Data extracted from a collection
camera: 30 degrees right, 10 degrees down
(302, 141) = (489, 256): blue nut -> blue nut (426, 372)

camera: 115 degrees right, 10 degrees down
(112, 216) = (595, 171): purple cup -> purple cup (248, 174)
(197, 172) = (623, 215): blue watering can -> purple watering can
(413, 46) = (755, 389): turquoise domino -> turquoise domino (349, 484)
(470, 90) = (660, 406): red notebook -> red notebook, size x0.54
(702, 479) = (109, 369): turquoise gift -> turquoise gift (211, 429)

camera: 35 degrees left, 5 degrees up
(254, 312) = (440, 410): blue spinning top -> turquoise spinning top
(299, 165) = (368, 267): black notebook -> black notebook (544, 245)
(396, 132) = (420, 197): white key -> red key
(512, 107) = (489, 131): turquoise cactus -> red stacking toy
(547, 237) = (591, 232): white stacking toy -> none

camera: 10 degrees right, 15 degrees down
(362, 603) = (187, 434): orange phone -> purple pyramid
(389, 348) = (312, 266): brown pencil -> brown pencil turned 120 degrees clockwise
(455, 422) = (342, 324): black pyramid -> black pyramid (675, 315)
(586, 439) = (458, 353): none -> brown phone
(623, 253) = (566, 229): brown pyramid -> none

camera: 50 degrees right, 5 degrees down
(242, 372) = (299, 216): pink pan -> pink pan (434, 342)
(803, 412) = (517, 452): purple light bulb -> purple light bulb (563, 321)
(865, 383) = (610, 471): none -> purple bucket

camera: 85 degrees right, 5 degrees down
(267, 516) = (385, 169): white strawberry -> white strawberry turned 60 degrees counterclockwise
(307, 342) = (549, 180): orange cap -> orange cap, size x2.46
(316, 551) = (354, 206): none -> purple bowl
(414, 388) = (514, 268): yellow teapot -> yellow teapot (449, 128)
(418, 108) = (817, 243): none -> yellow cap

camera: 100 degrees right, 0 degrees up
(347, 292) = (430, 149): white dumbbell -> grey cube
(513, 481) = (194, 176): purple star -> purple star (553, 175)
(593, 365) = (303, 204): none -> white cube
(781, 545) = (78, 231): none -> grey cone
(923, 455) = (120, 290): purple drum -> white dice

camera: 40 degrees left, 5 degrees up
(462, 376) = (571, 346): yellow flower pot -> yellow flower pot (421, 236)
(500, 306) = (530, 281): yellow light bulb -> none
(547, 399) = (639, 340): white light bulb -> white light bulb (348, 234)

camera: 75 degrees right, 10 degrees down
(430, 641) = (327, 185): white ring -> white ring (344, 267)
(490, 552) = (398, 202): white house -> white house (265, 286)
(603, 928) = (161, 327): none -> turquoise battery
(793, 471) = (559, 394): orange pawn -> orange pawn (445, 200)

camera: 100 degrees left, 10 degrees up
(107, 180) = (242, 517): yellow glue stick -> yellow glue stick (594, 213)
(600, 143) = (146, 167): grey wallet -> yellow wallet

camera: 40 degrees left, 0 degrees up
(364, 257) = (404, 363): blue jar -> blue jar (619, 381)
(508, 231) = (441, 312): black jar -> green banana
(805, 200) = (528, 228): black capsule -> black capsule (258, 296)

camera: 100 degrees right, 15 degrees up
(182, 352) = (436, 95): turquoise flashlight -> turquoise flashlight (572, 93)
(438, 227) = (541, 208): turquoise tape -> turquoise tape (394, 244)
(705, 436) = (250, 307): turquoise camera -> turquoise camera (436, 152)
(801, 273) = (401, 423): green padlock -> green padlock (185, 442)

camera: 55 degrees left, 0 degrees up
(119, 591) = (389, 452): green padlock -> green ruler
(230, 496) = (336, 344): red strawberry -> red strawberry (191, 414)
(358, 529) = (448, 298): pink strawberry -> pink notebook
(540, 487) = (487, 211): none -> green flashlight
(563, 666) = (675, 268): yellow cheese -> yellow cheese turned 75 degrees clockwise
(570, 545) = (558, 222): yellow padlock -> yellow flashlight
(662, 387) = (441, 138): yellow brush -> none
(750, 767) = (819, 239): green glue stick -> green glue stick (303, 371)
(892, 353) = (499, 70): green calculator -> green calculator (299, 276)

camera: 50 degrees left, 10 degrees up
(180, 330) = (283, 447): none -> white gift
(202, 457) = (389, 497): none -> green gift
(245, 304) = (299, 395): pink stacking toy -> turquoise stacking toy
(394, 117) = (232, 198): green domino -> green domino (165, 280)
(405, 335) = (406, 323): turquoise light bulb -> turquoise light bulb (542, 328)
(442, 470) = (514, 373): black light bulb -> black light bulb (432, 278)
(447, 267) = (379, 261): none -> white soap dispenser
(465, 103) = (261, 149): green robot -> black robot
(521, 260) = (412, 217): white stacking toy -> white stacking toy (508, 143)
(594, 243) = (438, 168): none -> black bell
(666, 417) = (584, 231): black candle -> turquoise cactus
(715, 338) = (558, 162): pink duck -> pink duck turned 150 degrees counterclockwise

● WHAT THE EXERCISE ASKS: Filter the entries and copy each line with "cube".

● RESULT OF THIS EXERCISE:
(347, 292) = (430, 149): white dumbbell -> grey cube
(593, 365) = (303, 204): none -> white cube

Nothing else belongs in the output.